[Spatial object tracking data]
=======

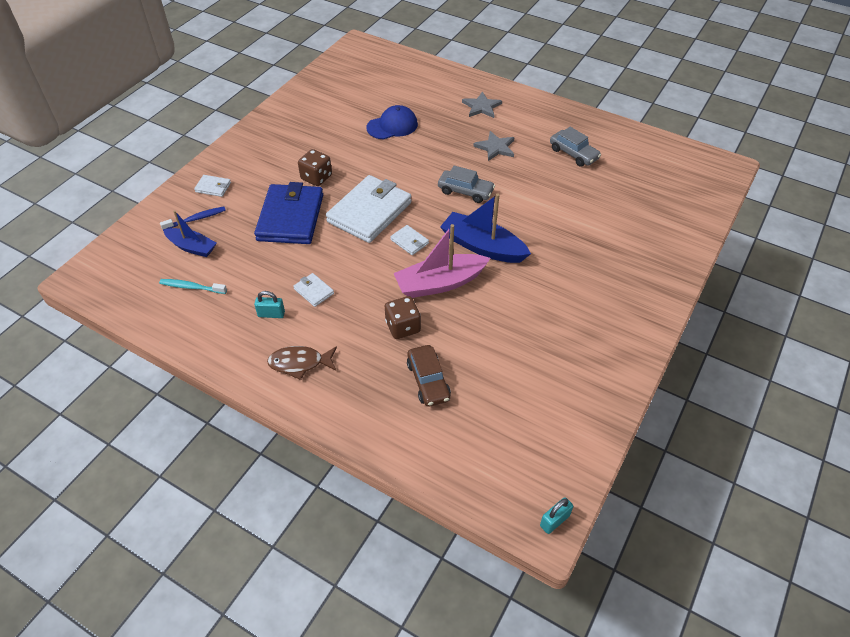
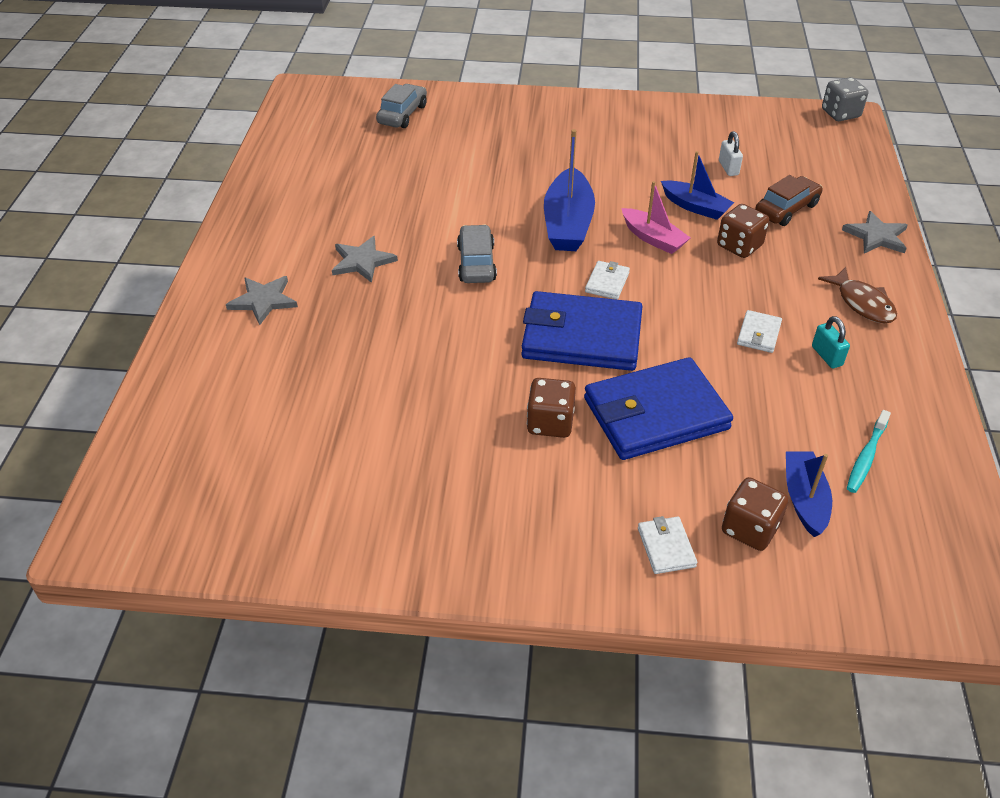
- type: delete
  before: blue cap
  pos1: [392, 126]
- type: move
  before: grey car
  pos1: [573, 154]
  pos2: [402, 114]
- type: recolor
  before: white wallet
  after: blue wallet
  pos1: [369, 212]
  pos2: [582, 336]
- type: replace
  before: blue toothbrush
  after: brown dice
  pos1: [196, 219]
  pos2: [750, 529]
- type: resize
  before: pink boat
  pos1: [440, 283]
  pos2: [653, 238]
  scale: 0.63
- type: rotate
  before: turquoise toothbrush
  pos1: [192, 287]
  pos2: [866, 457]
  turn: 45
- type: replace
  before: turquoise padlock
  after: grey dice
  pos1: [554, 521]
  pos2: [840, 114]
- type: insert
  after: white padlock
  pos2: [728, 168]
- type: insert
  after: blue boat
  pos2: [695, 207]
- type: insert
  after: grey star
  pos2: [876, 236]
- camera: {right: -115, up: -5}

=======

## YOUR GOAL
Restate the data word for word from its first line through the line with "pos2: [866, 457]", leaving out any picture along the way.

## SOLVED EXERCISE
- type: delete
  before: blue cap
  pos1: [392, 126]
- type: move
  before: grey car
  pos1: [573, 154]
  pos2: [402, 114]
- type: recolor
  before: white wallet
  after: blue wallet
  pos1: [369, 212]
  pos2: [582, 336]
- type: replace
  before: blue toothbrush
  after: brown dice
  pos1: [196, 219]
  pos2: [750, 529]
- type: resize
  before: pink boat
  pos1: [440, 283]
  pos2: [653, 238]
  scale: 0.63
- type: rotate
  before: turquoise toothbrush
  pos1: [192, 287]
  pos2: [866, 457]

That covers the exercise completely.